» Written request
Echo each of the following entries back word for word.

+ + + + + + +

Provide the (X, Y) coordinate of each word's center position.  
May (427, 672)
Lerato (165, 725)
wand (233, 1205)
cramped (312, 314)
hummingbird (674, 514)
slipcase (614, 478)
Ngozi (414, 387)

+ + + + + + +

» The solution
Provide the (X, Y) coordinate of each word's center position.  
May (427, 672)
Lerato (165, 725)
wand (233, 1205)
cramped (312, 314)
hummingbird (674, 514)
slipcase (614, 478)
Ngozi (414, 387)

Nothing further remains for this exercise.